• [Exercise brief]: Output range, inclusive: from the line containing "black wallet: [182,340,256,397]" to the line containing "white camera: [227,509,290,591]". Restate those lines from the data below word for word and only those.

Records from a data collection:
========================

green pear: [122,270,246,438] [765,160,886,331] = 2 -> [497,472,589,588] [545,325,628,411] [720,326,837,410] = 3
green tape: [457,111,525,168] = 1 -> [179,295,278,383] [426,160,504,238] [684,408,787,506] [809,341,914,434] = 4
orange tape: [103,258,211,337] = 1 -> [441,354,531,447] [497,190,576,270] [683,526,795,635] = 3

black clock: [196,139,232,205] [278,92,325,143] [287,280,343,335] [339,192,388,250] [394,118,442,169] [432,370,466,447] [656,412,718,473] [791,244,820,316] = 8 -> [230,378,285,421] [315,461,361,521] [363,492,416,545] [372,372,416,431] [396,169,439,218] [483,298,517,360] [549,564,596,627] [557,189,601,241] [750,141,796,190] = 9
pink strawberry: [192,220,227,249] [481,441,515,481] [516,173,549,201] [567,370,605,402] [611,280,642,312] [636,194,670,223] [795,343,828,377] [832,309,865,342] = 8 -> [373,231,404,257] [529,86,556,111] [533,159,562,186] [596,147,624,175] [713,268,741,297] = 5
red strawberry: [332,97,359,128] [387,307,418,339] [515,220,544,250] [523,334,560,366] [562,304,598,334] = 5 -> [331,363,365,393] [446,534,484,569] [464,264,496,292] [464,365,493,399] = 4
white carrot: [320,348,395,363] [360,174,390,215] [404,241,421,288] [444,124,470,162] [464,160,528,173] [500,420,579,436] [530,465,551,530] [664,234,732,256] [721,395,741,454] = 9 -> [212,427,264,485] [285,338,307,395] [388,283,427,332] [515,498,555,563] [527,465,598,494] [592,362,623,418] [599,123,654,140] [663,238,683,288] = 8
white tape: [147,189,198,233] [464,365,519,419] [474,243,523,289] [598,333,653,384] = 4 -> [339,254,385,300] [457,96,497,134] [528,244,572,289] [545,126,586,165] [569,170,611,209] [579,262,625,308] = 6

========================

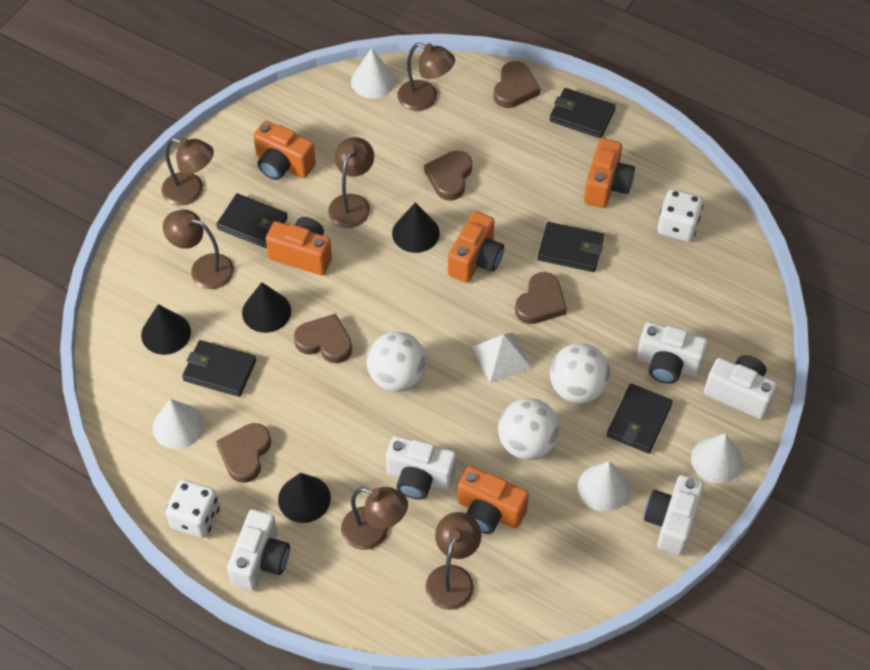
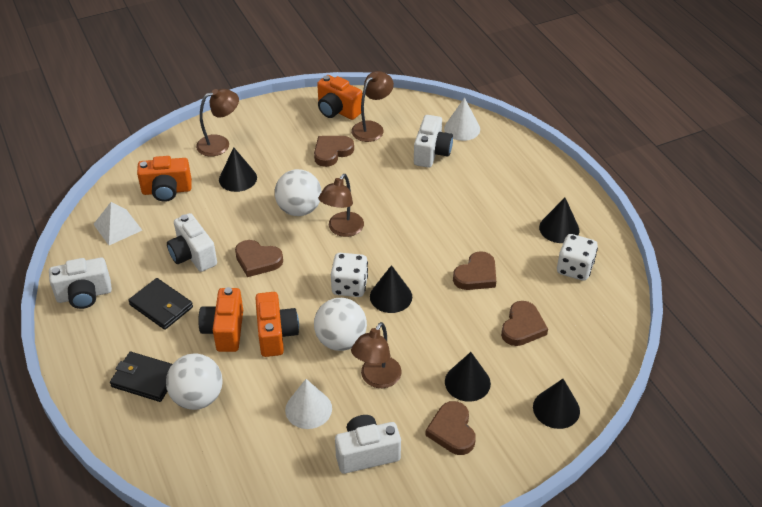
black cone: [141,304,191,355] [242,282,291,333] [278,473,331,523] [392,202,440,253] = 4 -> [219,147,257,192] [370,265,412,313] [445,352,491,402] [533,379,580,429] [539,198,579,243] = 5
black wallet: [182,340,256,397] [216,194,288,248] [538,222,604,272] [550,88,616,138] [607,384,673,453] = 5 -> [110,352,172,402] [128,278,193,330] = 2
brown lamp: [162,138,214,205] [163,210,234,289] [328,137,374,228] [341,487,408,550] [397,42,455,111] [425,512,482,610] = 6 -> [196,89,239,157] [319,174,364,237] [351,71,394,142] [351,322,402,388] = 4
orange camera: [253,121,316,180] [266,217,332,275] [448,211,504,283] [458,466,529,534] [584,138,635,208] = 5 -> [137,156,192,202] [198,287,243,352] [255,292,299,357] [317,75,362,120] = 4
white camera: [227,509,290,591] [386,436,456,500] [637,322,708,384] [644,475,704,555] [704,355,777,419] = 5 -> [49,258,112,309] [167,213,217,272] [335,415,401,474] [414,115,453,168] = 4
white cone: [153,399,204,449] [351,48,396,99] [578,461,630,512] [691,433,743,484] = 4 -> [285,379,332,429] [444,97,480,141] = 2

========================

• [Result of this exercise]:
black wallet: [182,340,256,397] [216,194,288,248] [538,222,604,272] [550,88,616,138] [607,384,673,453] = 5 -> [110,352,172,402] [128,278,193,330] = 2
brown lamp: [162,138,214,205] [163,210,234,289] [328,137,374,228] [341,487,408,550] [397,42,455,111] [425,512,482,610] = 6 -> [196,89,239,157] [319,174,364,237] [351,71,394,142] [351,322,402,388] = 4
orange camera: [253,121,316,180] [266,217,332,275] [448,211,504,283] [458,466,529,534] [584,138,635,208] = 5 -> [137,156,192,202] [198,287,243,352] [255,292,299,357] [317,75,362,120] = 4
white camera: [227,509,290,591] [386,436,456,500] [637,322,708,384] [644,475,704,555] [704,355,777,419] = 5 -> [49,258,112,309] [167,213,217,272] [335,415,401,474] [414,115,453,168] = 4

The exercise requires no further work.